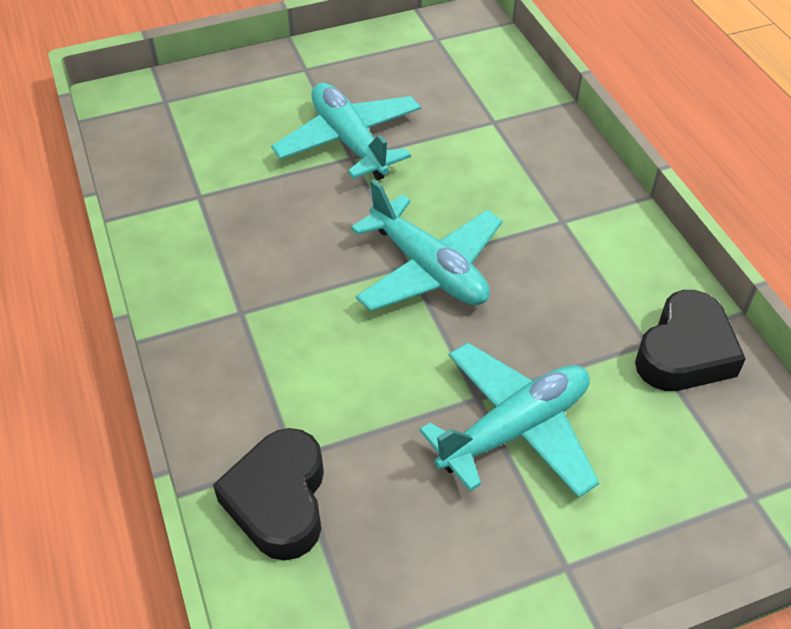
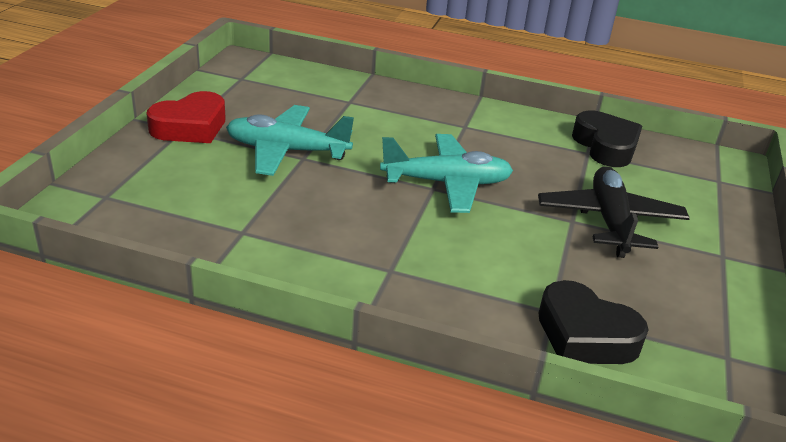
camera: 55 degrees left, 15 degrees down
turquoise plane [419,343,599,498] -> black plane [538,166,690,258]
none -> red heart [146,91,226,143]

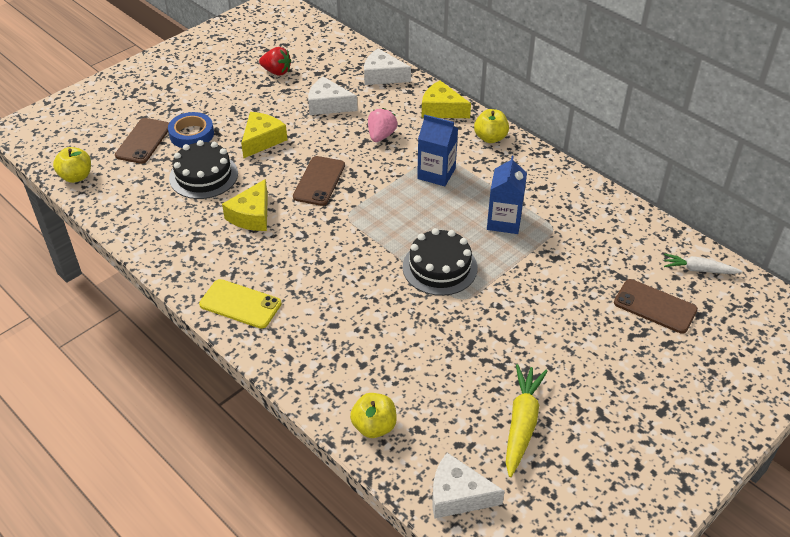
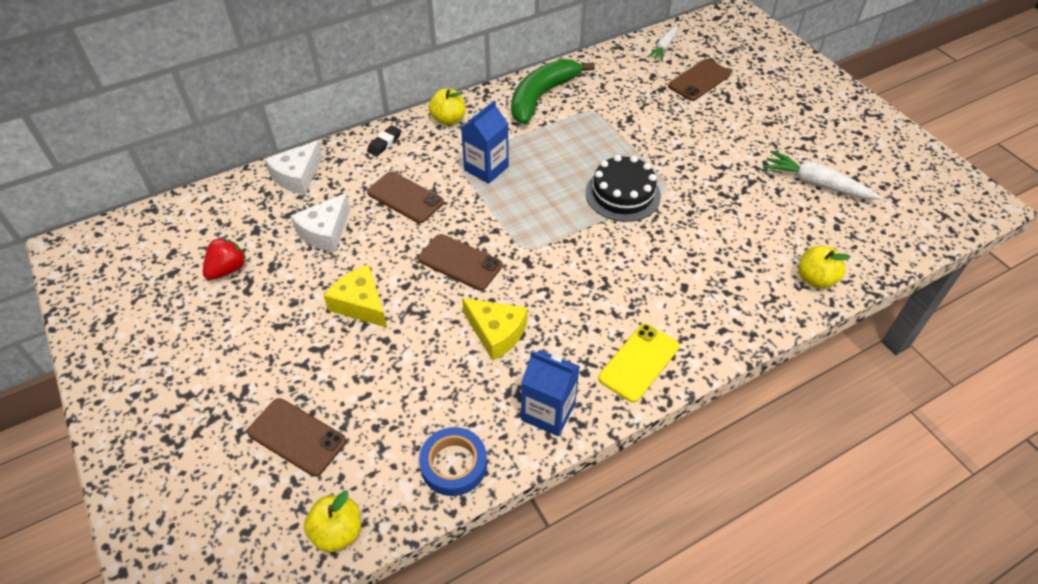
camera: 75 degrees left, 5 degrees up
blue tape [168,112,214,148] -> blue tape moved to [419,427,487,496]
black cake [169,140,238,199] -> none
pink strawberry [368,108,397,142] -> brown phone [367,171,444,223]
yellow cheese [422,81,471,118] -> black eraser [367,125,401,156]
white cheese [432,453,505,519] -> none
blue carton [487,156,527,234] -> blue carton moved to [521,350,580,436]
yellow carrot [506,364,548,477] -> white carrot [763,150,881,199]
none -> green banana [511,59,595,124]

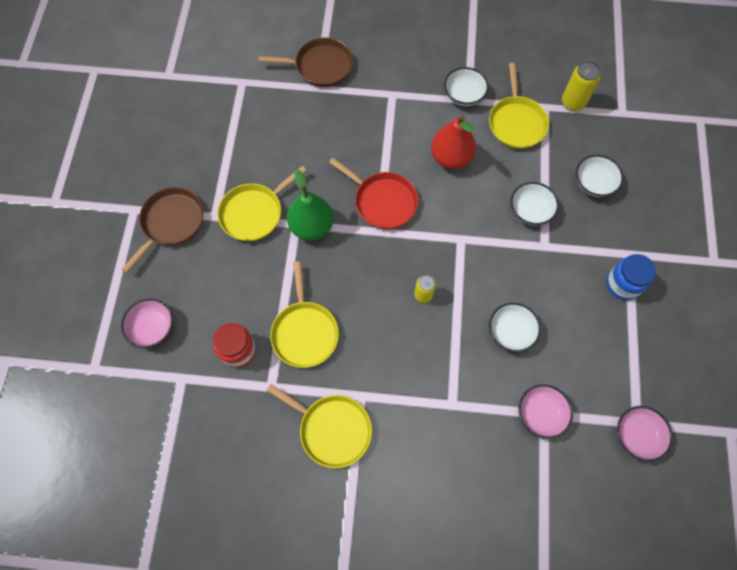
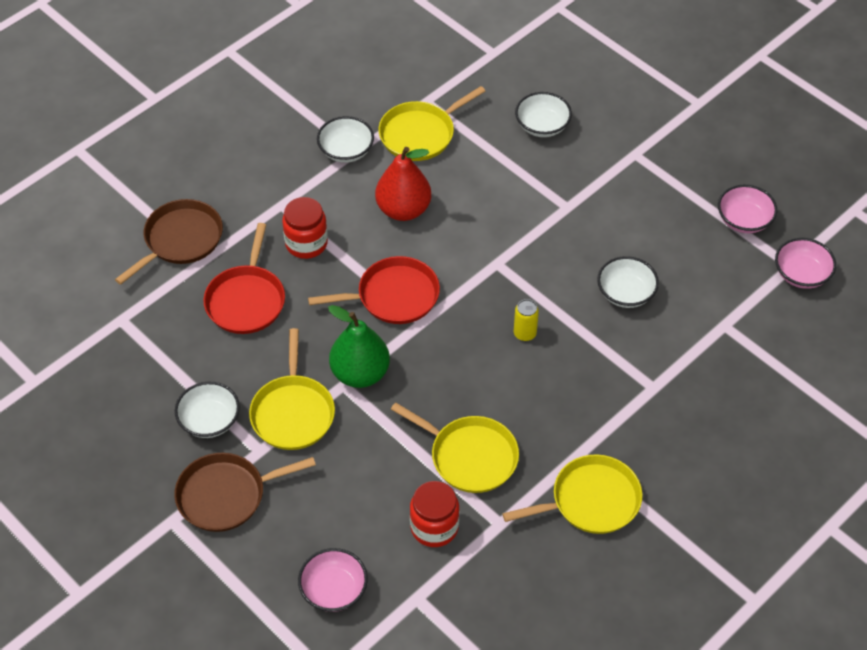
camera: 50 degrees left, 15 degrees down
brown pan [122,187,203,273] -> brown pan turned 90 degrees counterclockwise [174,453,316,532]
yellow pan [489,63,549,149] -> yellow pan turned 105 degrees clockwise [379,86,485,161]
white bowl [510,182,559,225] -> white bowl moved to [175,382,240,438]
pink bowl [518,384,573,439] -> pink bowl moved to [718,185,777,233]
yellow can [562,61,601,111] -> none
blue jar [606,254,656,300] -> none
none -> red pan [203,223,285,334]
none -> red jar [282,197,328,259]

--

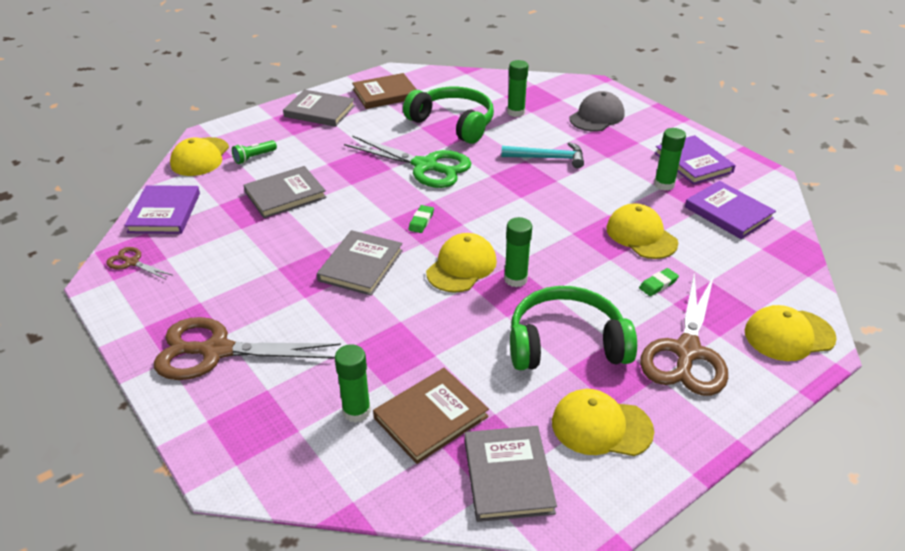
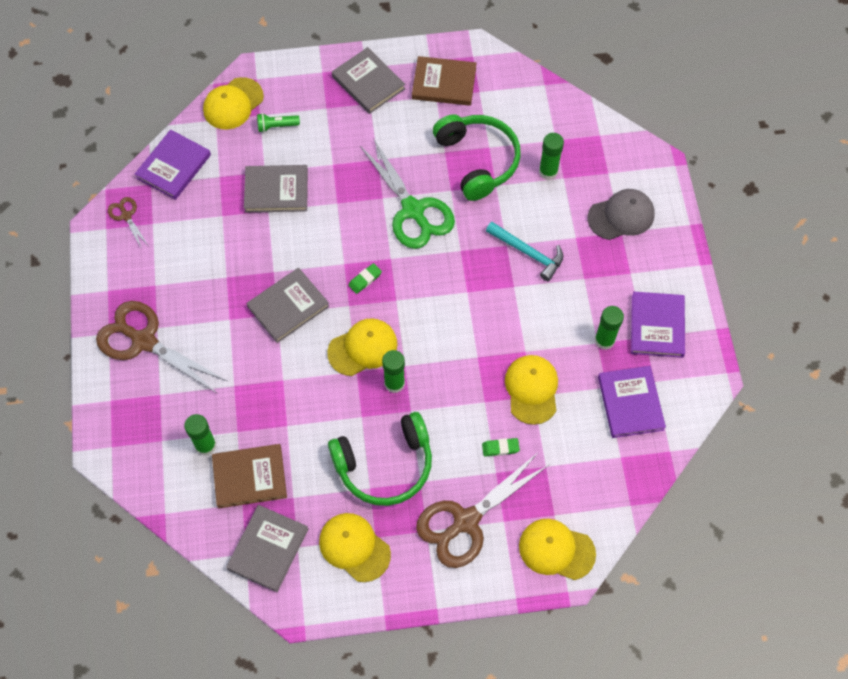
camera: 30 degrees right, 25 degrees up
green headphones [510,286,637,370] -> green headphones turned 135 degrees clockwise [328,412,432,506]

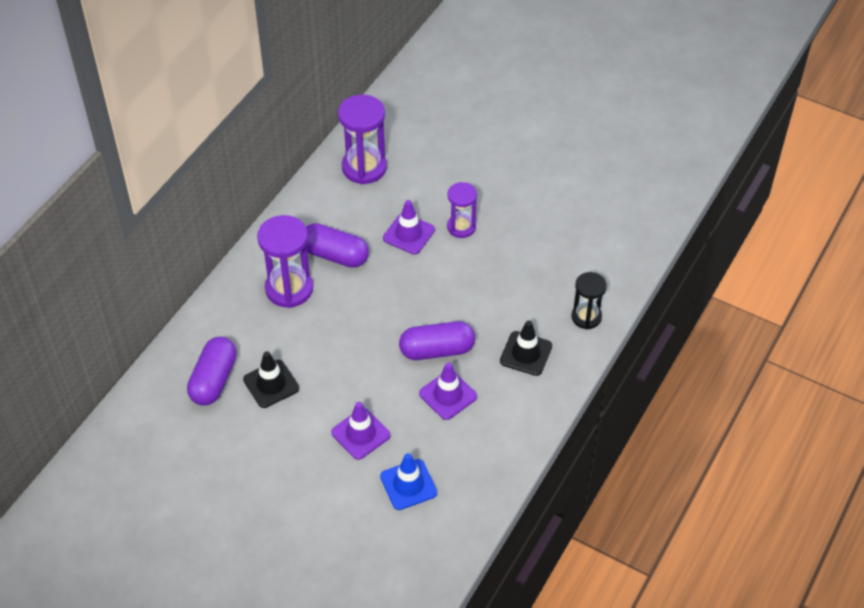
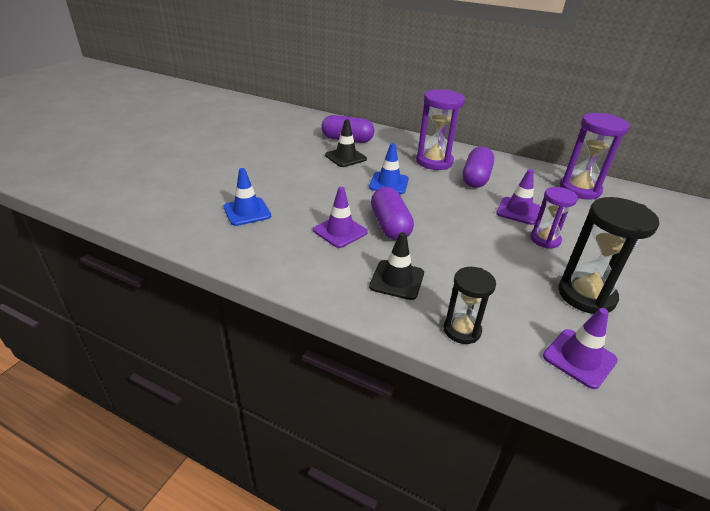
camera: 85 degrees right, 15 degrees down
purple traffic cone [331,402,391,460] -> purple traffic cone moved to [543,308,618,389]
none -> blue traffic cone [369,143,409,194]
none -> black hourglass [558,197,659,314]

== Task to carry out ==
Take only the lines above from the one that has "camera: 55 degrees left, 15 degrees down" through the one that has "white cheese [432,453,505,519] -> none" and reproduce them exactly, omitting any pictures.

== Worked solution ==
camera: 55 degrees left, 15 degrees down
turquoise plane [419,343,599,498] -> black plane [538,166,690,258]
none -> red heart [146,91,226,143]

camera: 75 degrees left, 5 degrees up
blue tape [168,112,214,148] -> blue tape moved to [419,427,487,496]
black cake [169,140,238,199] -> none
pink strawberry [368,108,397,142] -> brown phone [367,171,444,223]
yellow cheese [422,81,471,118] -> black eraser [367,125,401,156]
white cheese [432,453,505,519] -> none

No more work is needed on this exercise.